Data:
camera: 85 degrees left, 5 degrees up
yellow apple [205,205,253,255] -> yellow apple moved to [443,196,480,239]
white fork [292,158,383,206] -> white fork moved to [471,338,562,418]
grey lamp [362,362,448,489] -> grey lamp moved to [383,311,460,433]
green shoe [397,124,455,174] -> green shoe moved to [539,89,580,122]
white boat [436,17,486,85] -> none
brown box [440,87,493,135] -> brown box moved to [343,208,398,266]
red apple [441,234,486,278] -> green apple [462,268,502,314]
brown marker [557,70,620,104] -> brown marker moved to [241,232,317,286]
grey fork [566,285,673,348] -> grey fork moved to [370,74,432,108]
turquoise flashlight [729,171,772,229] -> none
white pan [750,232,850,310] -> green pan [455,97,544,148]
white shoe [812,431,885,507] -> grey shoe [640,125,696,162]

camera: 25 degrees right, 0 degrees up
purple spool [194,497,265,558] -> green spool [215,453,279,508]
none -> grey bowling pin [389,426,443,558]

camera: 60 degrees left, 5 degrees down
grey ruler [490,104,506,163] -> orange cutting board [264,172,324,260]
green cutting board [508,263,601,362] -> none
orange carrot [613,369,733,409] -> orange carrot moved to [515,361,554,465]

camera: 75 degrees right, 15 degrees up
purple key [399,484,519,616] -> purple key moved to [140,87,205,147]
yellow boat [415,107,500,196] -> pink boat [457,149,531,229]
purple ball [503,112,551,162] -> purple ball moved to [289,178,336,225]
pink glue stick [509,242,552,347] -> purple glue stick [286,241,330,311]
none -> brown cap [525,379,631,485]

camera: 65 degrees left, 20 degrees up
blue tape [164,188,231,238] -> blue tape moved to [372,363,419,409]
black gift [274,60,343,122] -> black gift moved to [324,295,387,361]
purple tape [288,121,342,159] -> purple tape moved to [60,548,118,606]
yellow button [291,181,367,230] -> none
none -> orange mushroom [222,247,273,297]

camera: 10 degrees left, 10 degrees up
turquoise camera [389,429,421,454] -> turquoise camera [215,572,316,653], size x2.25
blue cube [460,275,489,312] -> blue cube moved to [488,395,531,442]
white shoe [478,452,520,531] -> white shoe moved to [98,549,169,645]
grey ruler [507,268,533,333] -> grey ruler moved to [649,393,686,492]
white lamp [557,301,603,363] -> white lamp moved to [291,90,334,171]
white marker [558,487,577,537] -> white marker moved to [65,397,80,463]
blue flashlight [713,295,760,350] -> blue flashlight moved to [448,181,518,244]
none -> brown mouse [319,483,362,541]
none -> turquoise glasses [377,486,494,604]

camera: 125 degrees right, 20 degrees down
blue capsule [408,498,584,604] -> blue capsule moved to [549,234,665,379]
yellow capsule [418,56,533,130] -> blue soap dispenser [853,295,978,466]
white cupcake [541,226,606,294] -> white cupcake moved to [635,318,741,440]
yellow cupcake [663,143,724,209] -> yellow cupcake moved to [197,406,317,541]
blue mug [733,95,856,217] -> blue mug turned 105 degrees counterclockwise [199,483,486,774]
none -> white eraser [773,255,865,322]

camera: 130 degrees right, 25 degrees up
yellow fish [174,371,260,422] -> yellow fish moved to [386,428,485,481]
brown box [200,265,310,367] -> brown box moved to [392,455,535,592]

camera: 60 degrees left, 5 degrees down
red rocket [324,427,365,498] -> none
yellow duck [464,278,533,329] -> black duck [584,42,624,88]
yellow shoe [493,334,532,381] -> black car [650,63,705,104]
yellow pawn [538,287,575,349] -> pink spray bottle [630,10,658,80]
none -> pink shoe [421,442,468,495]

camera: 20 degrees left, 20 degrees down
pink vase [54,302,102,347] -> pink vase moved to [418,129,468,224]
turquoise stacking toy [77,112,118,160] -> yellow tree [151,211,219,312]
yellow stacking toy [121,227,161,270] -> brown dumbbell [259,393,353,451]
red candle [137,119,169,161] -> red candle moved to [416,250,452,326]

Exercise description:
Search the entries for the word "lamp" and copy every line that holds it.

Worked solution:
grey lamp [362,362,448,489] -> grey lamp moved to [383,311,460,433]
white lamp [557,301,603,363] -> white lamp moved to [291,90,334,171]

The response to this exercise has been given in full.